### Problem details:
Without including any pictures, copy every line below exactly.

### Dataset content:

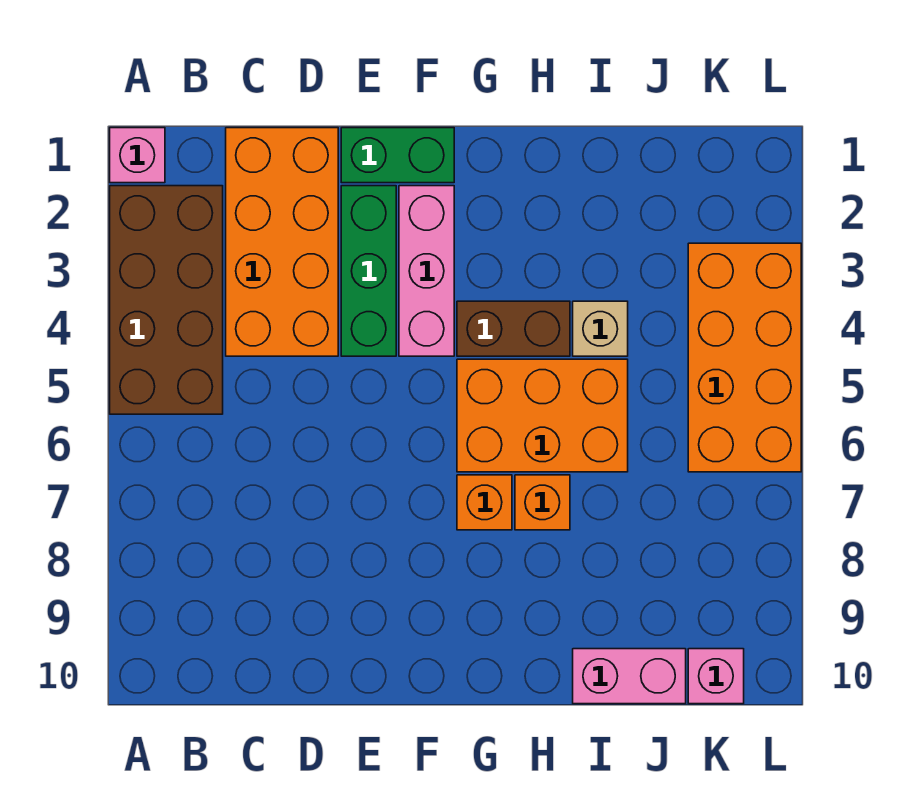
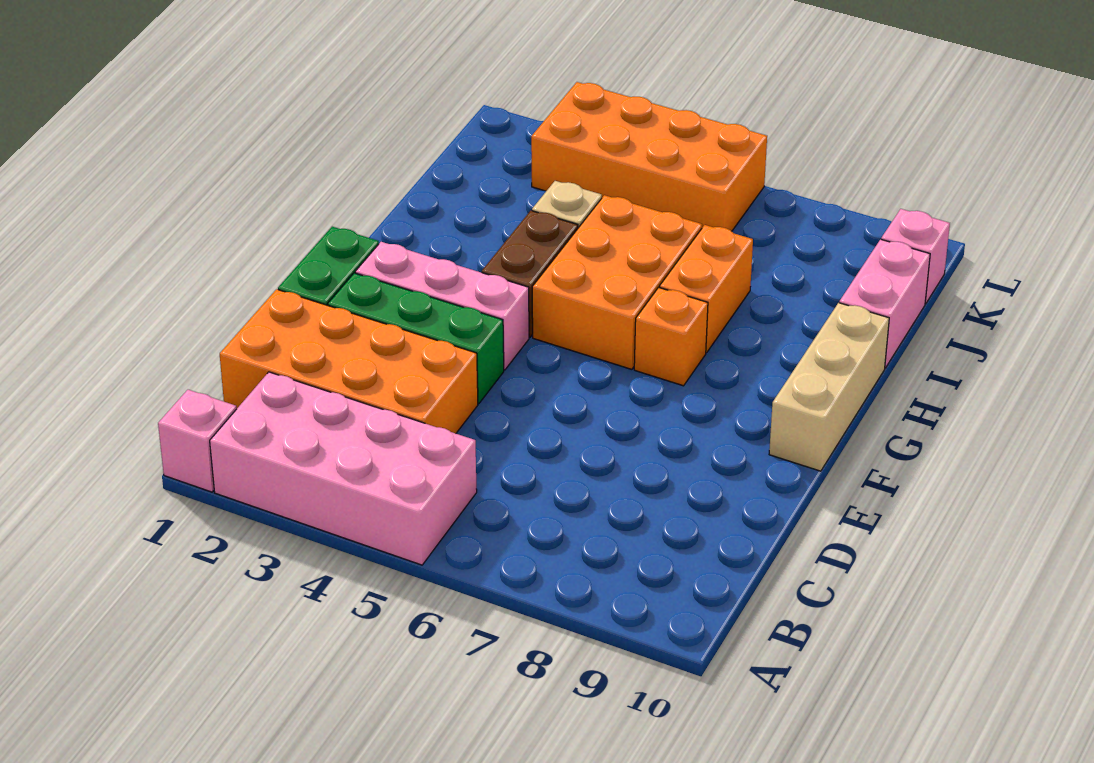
brown brick A2:B5 level 1 -> pink brick A2:B5 level 1
none -> tan brick F10:H10 level 1
orange brick H7 level 1 -> orange brick H7:I7 level 1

### Expected answer:
brown brick A2:B5 level 1 -> pink brick A2:B5 level 1
none -> tan brick F10:H10 level 1
orange brick H7 level 1 -> orange brick H7:I7 level 1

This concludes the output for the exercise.